Exercise directions. Using the entries that follow, count the lines containing the word "schottky" and give that number by itself.

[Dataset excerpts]
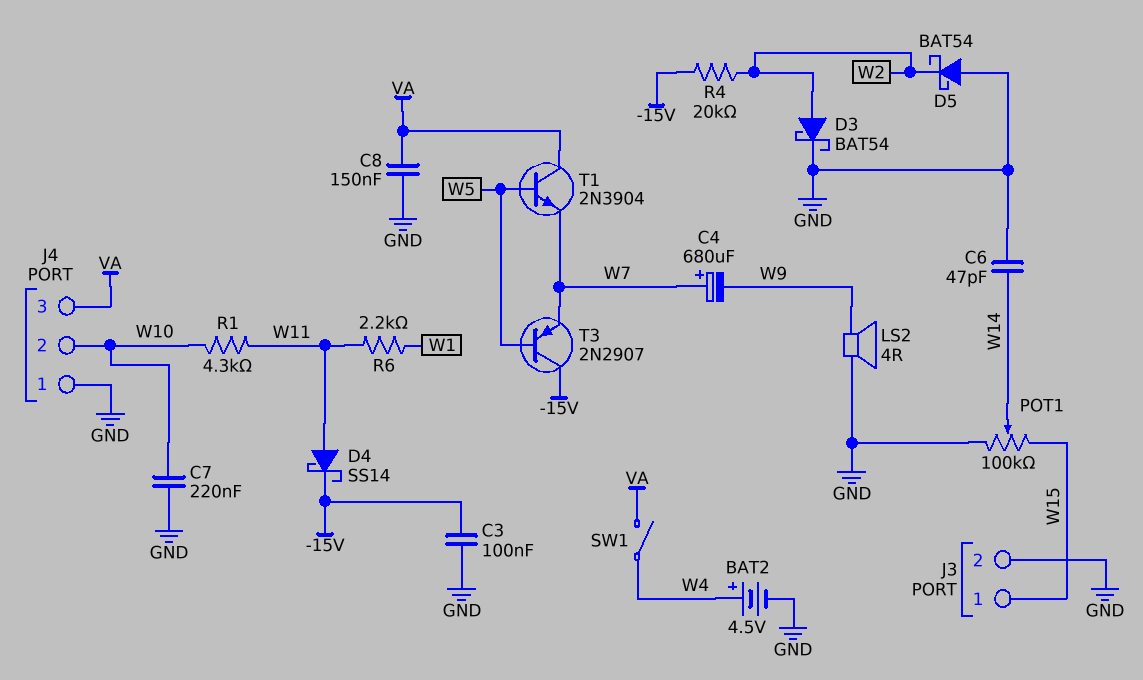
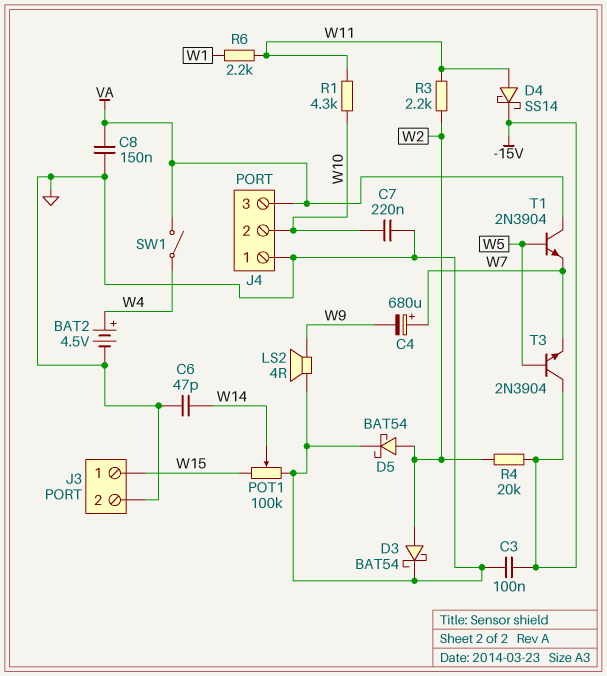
D5: schottky BAT54 (A GND, K W2) -> schottky BAT54 (A W2, K GND)
R3: none -> 2.2k (W2, W11)
T3: PNP 2N2907 (B W5, C -15V, E W7) -> NPN 2N3904 (B W5, C -15V, E W7)

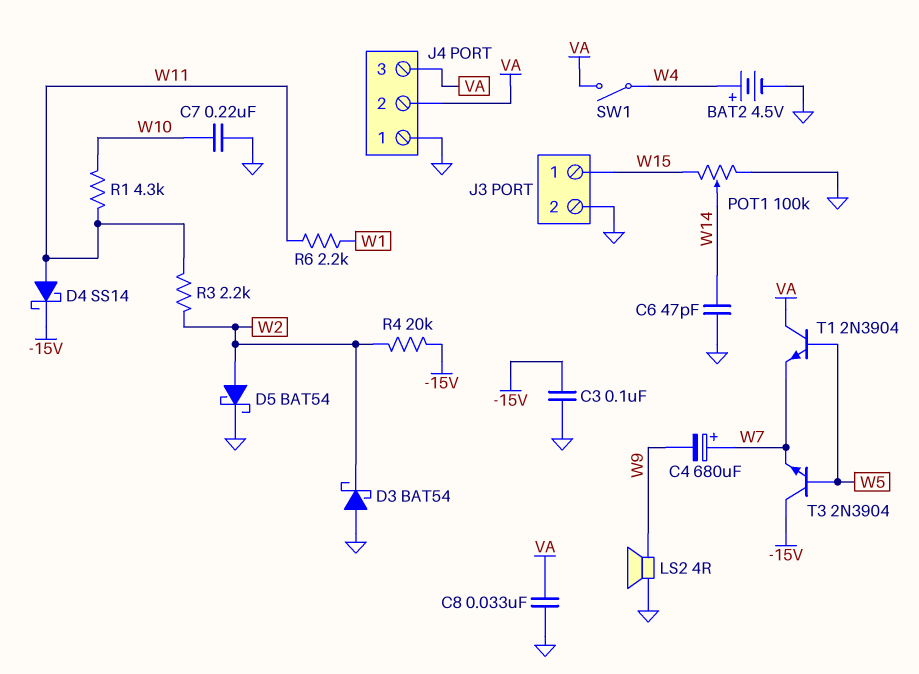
C8: 150nF (GND, VA) -> 33nF (GND, VA)
D3: schottky BAT54 (A W2, K GND) -> schottky BAT54 (A GND, K W2)
J4 pin 2: W10 -> VA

Task response. 2